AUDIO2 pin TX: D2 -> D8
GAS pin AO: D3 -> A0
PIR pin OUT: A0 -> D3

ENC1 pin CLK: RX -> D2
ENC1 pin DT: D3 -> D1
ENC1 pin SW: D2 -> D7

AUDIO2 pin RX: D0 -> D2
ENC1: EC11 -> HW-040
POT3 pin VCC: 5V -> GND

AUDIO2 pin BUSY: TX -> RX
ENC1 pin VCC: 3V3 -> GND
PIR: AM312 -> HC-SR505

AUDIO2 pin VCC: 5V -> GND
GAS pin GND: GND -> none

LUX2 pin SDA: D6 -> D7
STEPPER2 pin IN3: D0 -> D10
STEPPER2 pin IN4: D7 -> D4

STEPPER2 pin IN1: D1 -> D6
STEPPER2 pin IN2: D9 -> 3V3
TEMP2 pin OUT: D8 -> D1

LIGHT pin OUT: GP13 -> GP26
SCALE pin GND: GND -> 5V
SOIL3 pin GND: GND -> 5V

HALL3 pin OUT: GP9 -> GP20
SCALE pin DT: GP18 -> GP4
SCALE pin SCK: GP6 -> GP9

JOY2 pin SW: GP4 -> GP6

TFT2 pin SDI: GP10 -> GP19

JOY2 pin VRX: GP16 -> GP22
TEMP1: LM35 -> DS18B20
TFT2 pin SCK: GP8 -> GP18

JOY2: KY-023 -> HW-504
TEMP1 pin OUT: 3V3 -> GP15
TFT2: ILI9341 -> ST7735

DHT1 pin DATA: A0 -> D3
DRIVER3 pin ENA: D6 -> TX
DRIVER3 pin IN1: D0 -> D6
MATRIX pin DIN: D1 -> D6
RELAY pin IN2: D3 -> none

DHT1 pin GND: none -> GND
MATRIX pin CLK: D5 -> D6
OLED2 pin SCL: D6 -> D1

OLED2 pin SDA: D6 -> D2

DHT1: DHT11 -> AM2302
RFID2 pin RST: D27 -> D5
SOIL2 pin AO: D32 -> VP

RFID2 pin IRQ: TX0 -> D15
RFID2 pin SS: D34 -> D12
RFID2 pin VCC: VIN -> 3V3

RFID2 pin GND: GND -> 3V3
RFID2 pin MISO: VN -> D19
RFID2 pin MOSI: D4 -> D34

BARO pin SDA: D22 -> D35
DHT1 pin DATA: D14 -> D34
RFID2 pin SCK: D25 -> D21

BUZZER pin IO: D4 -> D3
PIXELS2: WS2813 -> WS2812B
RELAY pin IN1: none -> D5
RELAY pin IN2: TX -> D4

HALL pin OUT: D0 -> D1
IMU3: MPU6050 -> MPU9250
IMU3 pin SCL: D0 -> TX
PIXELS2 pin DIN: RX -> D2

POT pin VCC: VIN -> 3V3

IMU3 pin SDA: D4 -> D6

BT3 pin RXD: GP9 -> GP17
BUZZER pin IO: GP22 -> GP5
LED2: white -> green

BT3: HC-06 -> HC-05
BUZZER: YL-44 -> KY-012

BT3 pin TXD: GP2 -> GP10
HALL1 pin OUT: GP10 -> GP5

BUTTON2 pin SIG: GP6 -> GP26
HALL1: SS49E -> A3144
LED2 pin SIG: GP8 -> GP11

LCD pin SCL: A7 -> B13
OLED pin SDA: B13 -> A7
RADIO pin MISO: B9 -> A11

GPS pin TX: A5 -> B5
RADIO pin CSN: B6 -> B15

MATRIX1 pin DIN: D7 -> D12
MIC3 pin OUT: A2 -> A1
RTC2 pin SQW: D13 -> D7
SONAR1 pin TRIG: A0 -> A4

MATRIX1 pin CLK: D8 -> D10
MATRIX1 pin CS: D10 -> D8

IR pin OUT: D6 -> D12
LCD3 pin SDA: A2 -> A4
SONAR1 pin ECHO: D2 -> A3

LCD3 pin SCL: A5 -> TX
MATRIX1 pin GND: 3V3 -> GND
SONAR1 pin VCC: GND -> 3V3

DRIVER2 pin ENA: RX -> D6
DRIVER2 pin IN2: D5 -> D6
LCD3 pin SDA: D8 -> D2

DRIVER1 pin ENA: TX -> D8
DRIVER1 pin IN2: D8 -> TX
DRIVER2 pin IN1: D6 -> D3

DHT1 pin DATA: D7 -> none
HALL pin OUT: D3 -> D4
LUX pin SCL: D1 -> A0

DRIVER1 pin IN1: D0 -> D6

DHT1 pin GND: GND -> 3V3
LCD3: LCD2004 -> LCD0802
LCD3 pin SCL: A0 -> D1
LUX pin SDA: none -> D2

# WHAT TO PRODUCE
Looking through the data above, count the lines that include the string "MISO" and give only the count.

# RESULT
2